[Scene images with change listings]
----
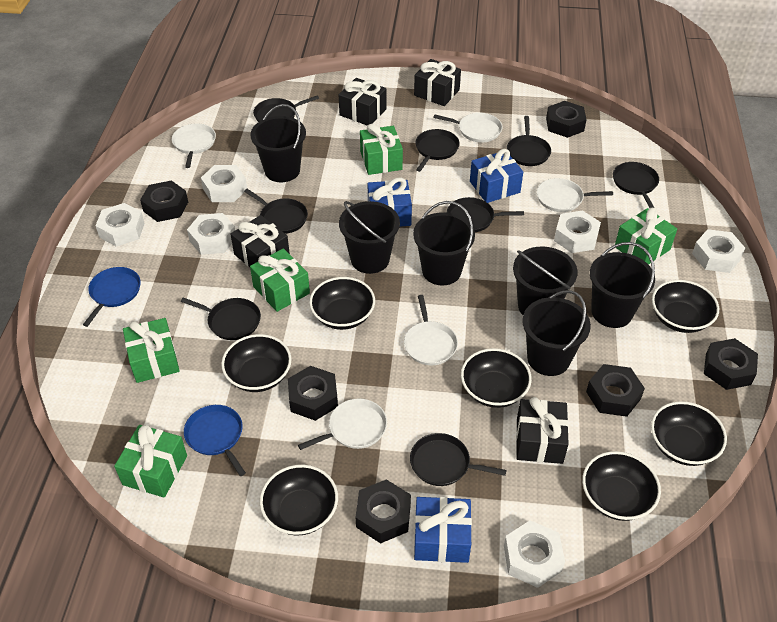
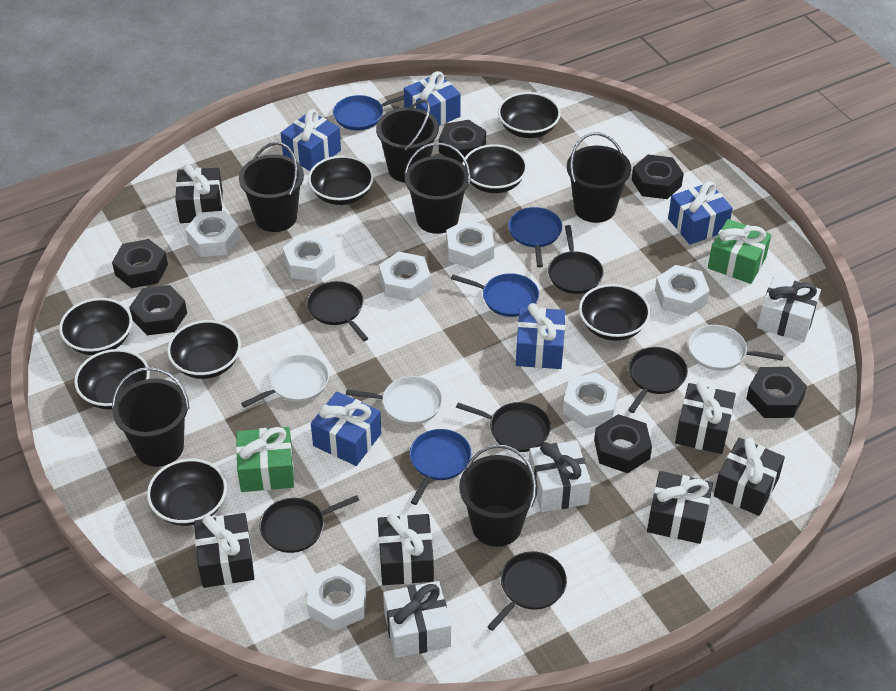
black bowl: 7 -> 8
black gift: 4 -> 6
black pan: 8 -> 6
blue gift: 3 -> 5
blue pan: 2 -> 4
green gift: 5 -> 2
white gift: 0 -> 3
white nut: 6 -> 7
white pan: 5 -> 3

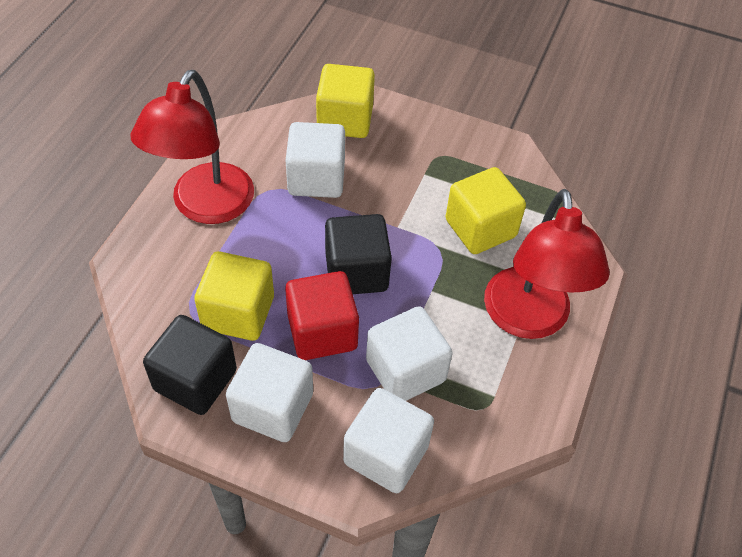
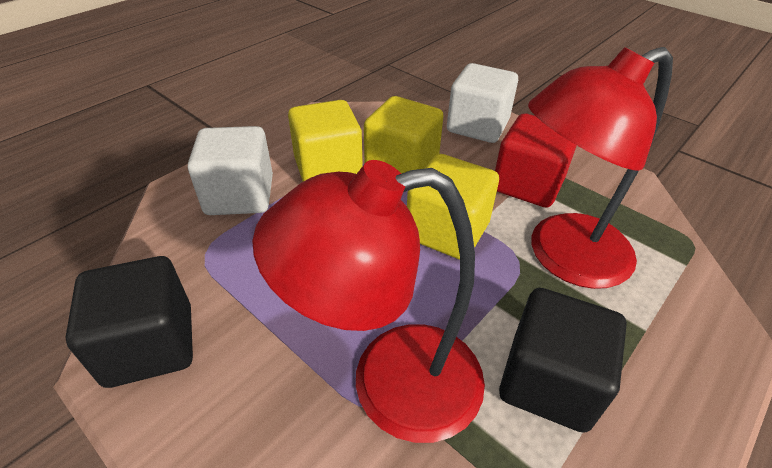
white cube: 4 -> 2

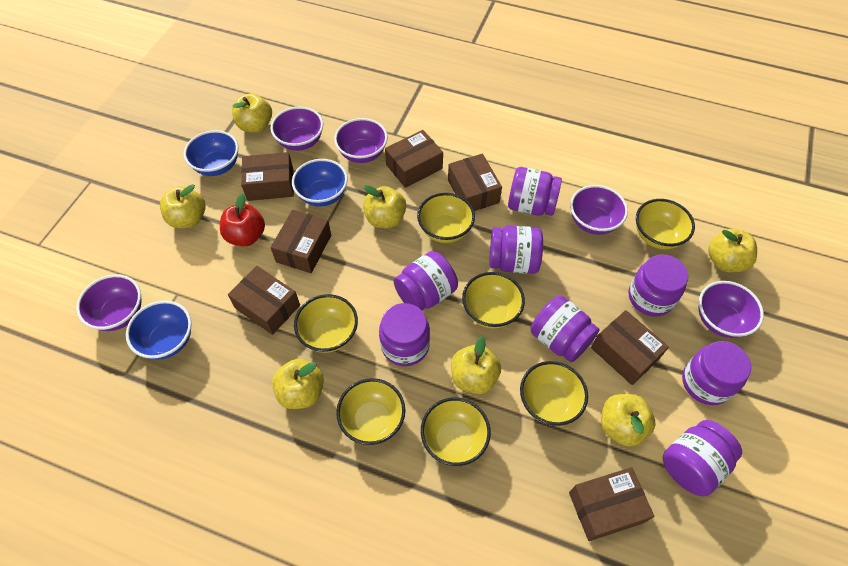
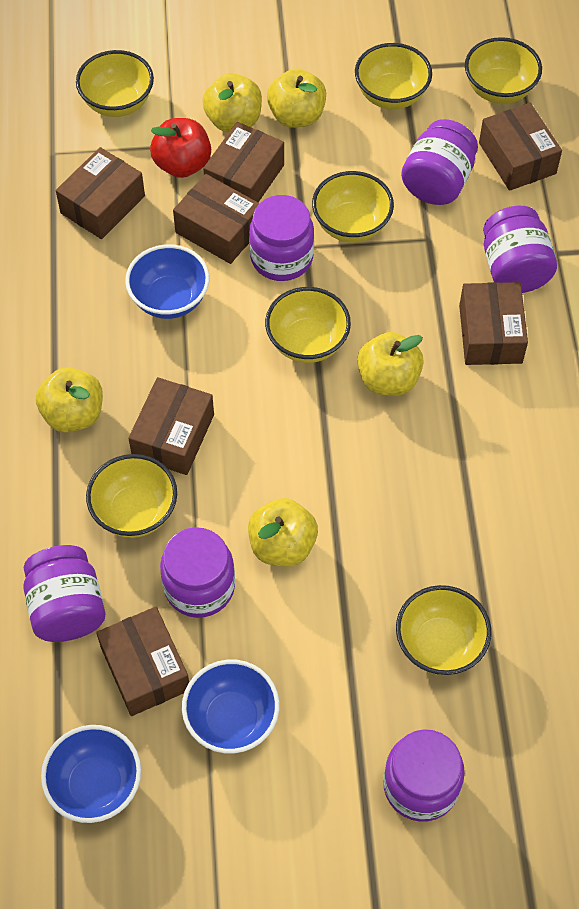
purple bowl: 5 -> 0
purple jar: 8 -> 6
yellow apple: 7 -> 5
----
● **Brief**
Without including any pictures, return every line of the records exactly.

● **Problem solution**
black bowl: 7 -> 8
black gift: 4 -> 6
black pan: 8 -> 6
blue gift: 3 -> 5
blue pan: 2 -> 4
green gift: 5 -> 2
white gift: 0 -> 3
white nut: 6 -> 7
white pan: 5 -> 3

white cube: 4 -> 2

purple bowl: 5 -> 0
purple jar: 8 -> 6
yellow apple: 7 -> 5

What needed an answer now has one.